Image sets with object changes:
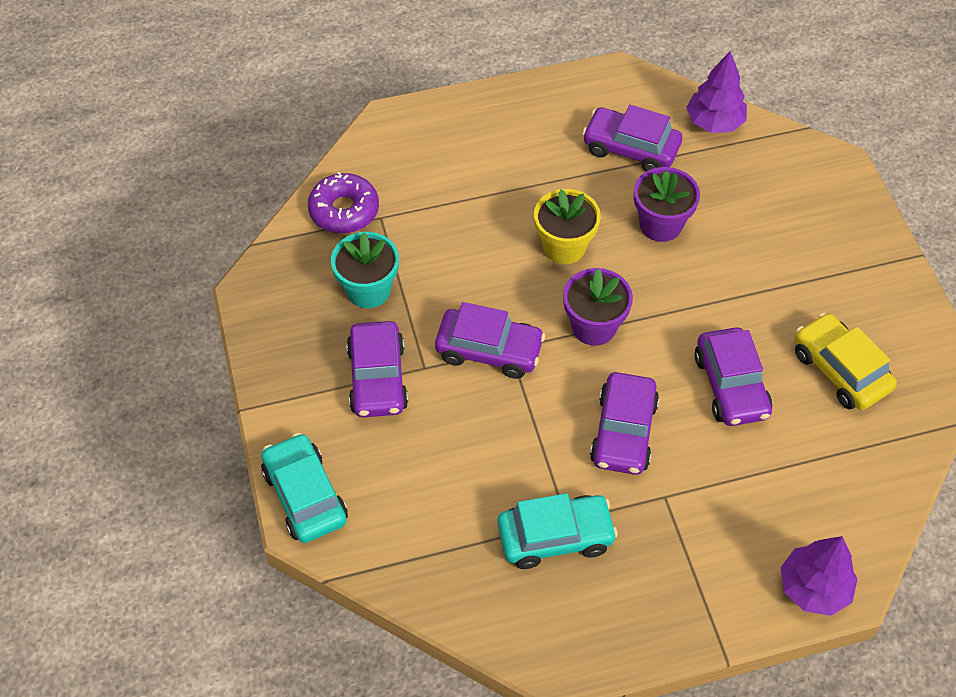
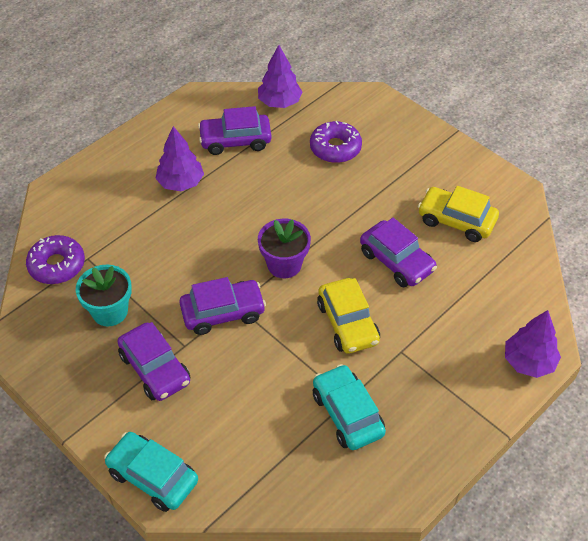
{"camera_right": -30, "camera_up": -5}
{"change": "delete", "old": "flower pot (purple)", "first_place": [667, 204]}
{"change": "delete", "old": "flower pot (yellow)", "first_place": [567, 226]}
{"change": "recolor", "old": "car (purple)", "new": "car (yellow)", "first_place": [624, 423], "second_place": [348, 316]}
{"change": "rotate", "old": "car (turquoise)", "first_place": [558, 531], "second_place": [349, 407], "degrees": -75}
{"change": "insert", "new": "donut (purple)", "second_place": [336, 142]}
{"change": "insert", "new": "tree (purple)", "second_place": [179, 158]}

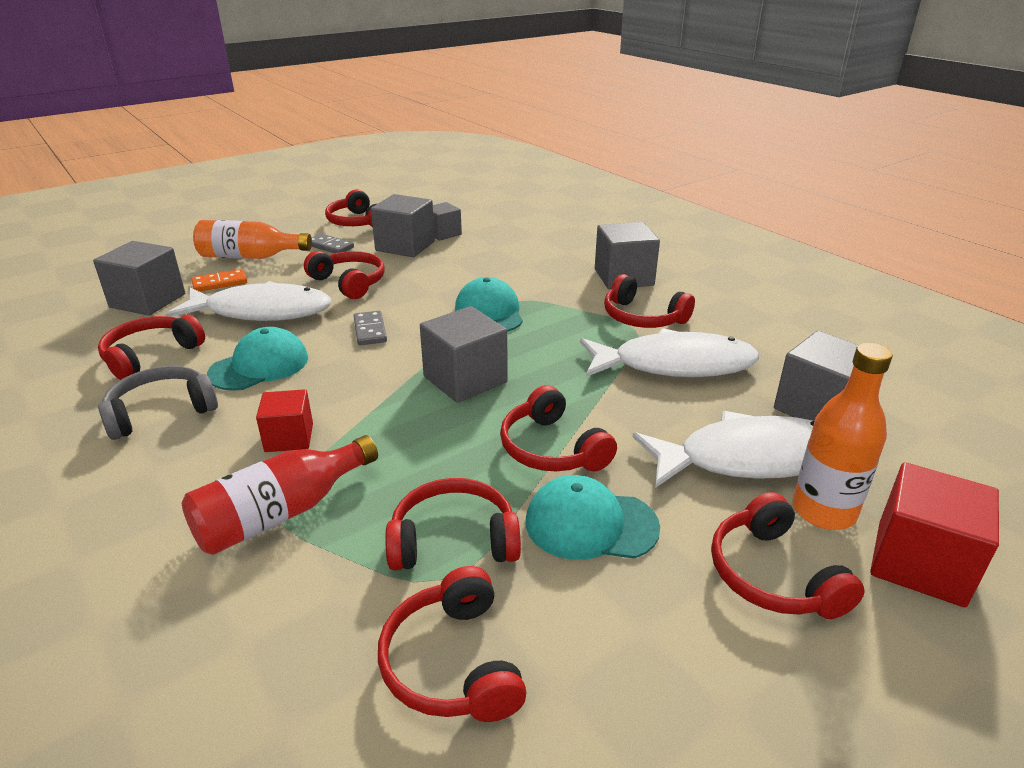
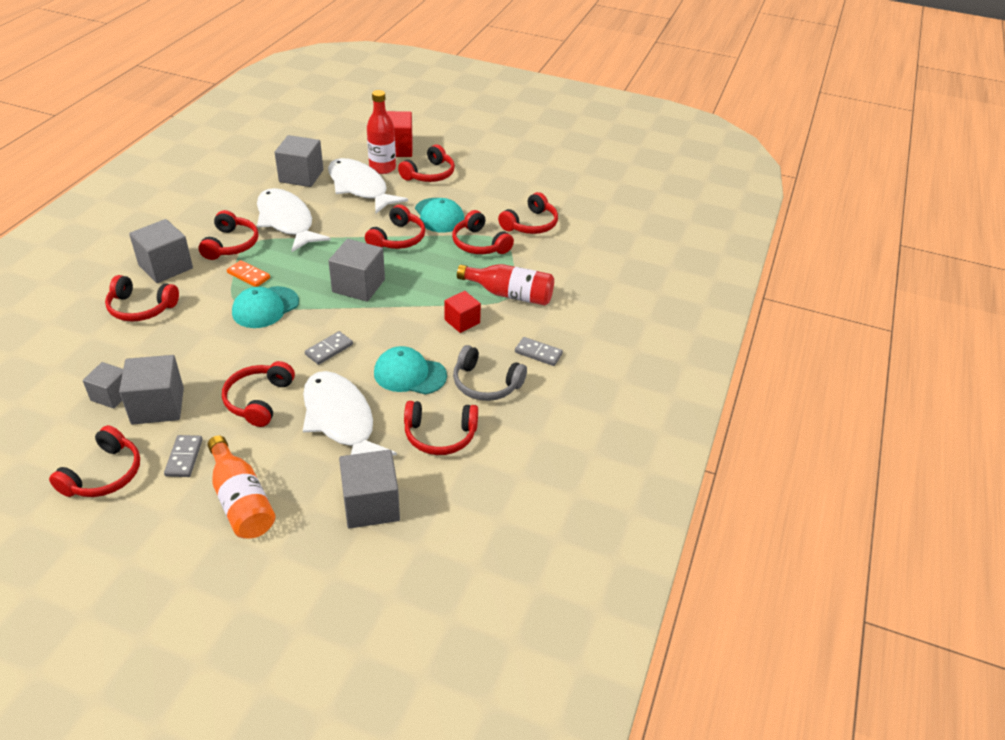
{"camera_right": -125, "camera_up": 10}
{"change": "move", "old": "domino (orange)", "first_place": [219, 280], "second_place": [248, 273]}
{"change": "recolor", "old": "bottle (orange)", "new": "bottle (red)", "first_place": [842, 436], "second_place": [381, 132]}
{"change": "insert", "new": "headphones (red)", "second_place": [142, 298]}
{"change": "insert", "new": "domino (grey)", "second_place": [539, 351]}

---

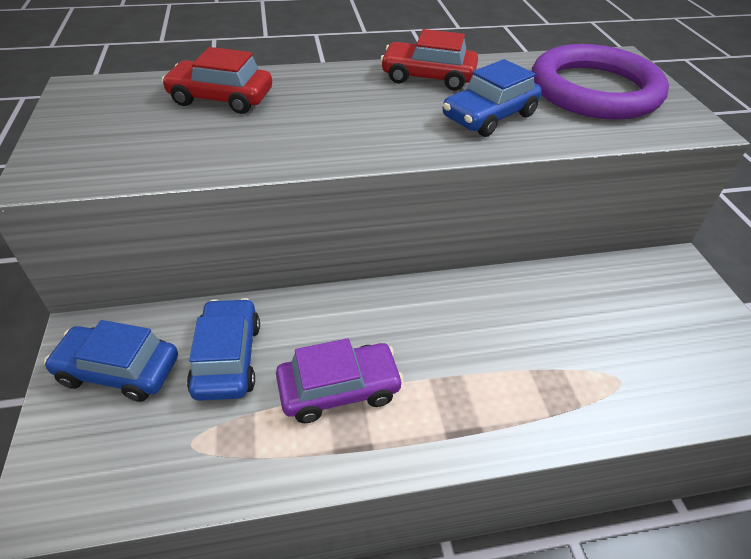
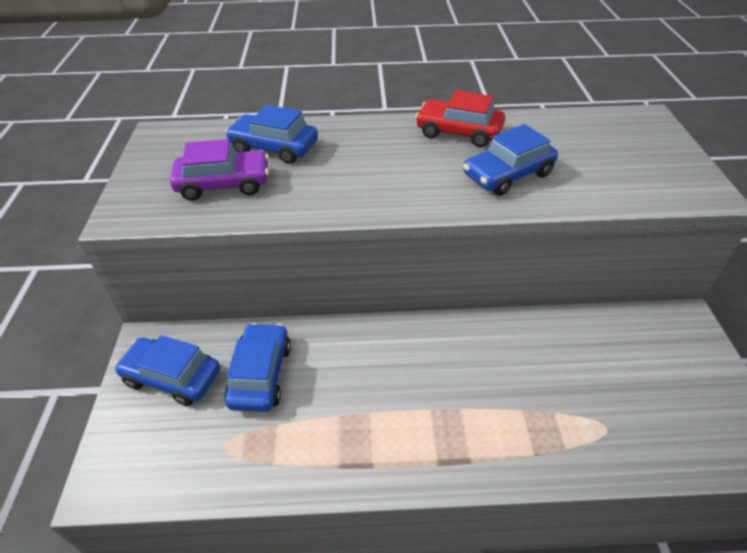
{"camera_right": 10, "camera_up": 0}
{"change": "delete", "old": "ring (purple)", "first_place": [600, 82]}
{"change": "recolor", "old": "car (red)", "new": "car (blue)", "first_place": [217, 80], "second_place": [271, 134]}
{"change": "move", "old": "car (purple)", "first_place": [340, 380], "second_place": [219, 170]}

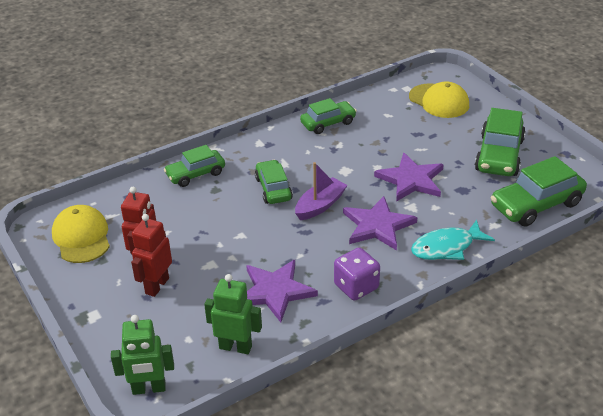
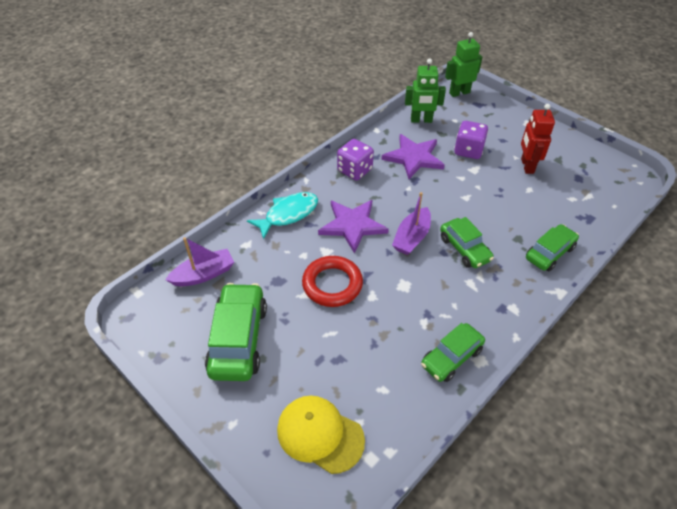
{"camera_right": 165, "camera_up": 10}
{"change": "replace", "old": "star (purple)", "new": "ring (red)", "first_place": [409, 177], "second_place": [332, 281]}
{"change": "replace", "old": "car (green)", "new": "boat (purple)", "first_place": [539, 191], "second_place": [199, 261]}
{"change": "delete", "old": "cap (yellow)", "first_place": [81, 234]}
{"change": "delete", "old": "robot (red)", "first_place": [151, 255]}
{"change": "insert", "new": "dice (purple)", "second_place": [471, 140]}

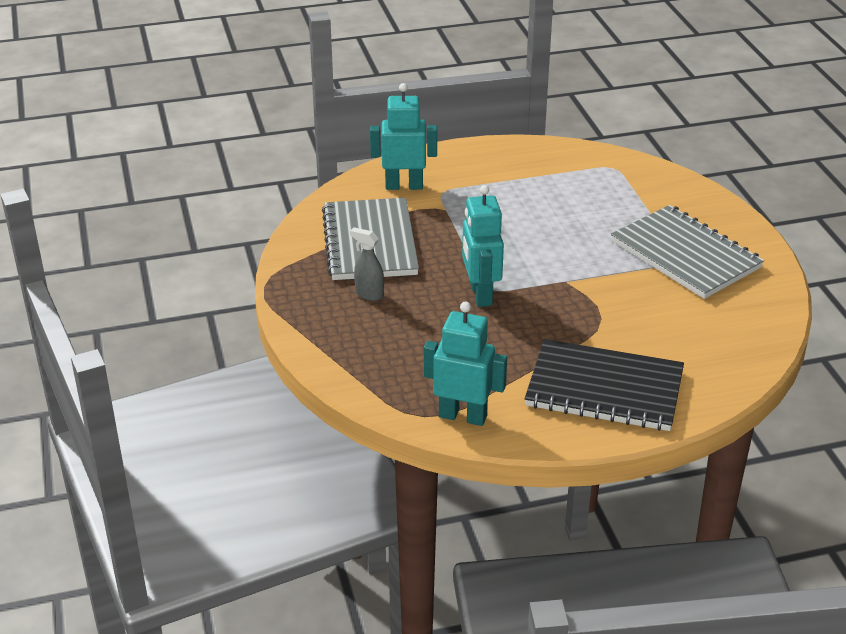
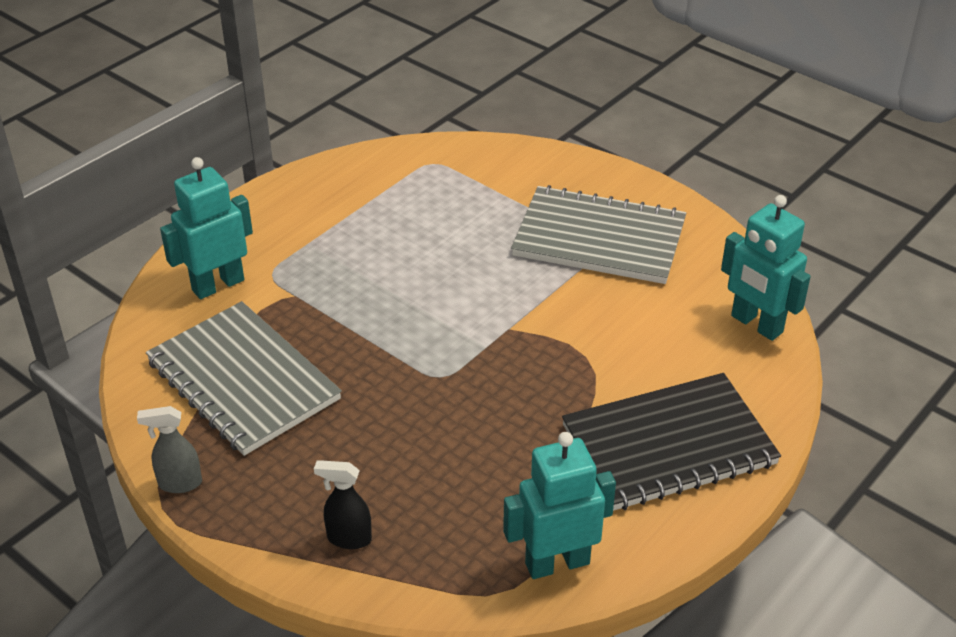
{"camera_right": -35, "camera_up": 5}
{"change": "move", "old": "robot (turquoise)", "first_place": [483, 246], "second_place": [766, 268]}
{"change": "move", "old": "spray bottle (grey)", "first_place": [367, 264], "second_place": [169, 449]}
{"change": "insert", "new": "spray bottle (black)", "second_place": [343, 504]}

[Task] Using the entries, return every line where the word "flower" can be found.

[Solution to the problem]
{"change": "delete", "old": "flower pot (purple)", "first_place": [667, 204]}
{"change": "delete", "old": "flower pot (yellow)", "first_place": [567, 226]}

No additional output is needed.